* _YOUR ASSIGNMENT_: Everything from the line that holds "(711, 263) = (425, 527): turquoise" through the end of the data below should be output exactly, both ends included.

* _RECORD EXCERPTS_:
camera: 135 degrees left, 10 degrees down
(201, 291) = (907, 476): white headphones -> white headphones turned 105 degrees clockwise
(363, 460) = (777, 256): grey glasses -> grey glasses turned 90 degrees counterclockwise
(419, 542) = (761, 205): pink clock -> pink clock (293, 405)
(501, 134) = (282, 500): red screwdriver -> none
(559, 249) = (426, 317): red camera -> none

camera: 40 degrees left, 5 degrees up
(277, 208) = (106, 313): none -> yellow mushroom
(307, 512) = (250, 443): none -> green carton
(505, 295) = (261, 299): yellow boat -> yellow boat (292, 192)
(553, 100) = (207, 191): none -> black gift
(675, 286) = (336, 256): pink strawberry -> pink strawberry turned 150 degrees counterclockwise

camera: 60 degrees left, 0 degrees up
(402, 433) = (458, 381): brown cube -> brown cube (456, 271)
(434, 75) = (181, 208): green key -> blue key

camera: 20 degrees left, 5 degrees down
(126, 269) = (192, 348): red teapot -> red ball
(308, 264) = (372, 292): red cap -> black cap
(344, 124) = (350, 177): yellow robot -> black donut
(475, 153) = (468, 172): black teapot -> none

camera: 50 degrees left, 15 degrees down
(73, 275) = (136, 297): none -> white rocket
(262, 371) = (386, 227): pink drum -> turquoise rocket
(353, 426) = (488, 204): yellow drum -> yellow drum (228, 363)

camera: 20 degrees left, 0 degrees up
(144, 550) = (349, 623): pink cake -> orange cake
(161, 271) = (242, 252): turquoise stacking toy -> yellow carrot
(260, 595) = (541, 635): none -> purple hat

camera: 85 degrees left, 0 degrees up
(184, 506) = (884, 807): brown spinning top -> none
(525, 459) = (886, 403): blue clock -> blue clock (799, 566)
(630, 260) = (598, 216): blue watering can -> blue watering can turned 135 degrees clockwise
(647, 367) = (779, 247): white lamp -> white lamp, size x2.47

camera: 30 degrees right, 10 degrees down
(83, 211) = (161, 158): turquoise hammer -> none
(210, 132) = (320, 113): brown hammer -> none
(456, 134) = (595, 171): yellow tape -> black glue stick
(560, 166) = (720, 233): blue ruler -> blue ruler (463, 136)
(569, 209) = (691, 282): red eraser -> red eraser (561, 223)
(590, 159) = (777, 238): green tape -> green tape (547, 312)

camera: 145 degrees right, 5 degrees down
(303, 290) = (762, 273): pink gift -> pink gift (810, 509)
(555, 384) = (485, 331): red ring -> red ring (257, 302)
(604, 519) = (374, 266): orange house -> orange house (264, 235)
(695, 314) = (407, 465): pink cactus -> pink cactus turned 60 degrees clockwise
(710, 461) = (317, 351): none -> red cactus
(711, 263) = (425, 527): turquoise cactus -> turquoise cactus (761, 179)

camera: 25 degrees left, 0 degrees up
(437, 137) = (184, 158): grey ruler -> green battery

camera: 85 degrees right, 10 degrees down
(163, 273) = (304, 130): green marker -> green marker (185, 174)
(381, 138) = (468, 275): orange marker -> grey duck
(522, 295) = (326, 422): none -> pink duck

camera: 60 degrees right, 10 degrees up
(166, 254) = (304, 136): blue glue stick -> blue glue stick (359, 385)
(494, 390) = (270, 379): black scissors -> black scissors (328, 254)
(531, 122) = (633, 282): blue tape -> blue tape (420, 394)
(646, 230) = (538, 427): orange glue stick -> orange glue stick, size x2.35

* _OUTPUT OF THE TASK_:
(711, 263) = (425, 527): turquoise cactus -> turquoise cactus (761, 179)

camera: 25 degrees left, 0 degrees up
(437, 137) = (184, 158): grey ruler -> green battery

camera: 85 degrees right, 10 degrees down
(163, 273) = (304, 130): green marker -> green marker (185, 174)
(381, 138) = (468, 275): orange marker -> grey duck
(522, 295) = (326, 422): none -> pink duck

camera: 60 degrees right, 10 degrees up
(166, 254) = (304, 136): blue glue stick -> blue glue stick (359, 385)
(494, 390) = (270, 379): black scissors -> black scissors (328, 254)
(531, 122) = (633, 282): blue tape -> blue tape (420, 394)
(646, 230) = (538, 427): orange glue stick -> orange glue stick, size x2.35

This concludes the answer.